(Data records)
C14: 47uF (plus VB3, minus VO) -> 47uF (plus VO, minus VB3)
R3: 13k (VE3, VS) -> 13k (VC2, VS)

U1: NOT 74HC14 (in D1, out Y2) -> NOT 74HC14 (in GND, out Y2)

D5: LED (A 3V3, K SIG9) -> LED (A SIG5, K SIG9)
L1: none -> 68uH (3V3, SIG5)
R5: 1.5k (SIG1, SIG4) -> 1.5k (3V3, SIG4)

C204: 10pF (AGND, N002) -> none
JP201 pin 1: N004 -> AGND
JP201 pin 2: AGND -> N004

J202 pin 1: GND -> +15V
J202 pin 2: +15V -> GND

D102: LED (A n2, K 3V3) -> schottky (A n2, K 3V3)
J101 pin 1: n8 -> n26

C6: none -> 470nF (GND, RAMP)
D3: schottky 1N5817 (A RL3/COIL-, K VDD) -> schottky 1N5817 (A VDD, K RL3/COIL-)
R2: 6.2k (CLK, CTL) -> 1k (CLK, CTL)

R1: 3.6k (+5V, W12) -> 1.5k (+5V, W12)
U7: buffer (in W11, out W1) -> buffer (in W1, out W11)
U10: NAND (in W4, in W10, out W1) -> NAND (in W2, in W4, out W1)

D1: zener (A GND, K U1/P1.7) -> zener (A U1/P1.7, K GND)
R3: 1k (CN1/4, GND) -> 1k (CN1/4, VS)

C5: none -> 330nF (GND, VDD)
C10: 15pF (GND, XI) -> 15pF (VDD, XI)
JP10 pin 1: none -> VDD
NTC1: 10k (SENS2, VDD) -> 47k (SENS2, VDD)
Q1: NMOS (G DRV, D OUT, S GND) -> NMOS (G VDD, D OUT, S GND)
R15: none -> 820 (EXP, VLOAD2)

Problem to solve:
Copy out the entries above exactly as given, starting at the top and ending with the line containing "C6: none -> 470nF (GND, RAMP)"; include both and nothing more.

Answer to the problem:
C14: 47uF (plus VB3, minus VO) -> 47uF (plus VO, minus VB3)
R3: 13k (VE3, VS) -> 13k (VC2, VS)

U1: NOT 74HC14 (in D1, out Y2) -> NOT 74HC14 (in GND, out Y2)

D5: LED (A 3V3, K SIG9) -> LED (A SIG5, K SIG9)
L1: none -> 68uH (3V3, SIG5)
R5: 1.5k (SIG1, SIG4) -> 1.5k (3V3, SIG4)

C204: 10pF (AGND, N002) -> none
JP201 pin 1: N004 -> AGND
JP201 pin 2: AGND -> N004

J202 pin 1: GND -> +15V
J202 pin 2: +15V -> GND

D102: LED (A n2, K 3V3) -> schottky (A n2, K 3V3)
J101 pin 1: n8 -> n26

C6: none -> 470nF (GND, RAMP)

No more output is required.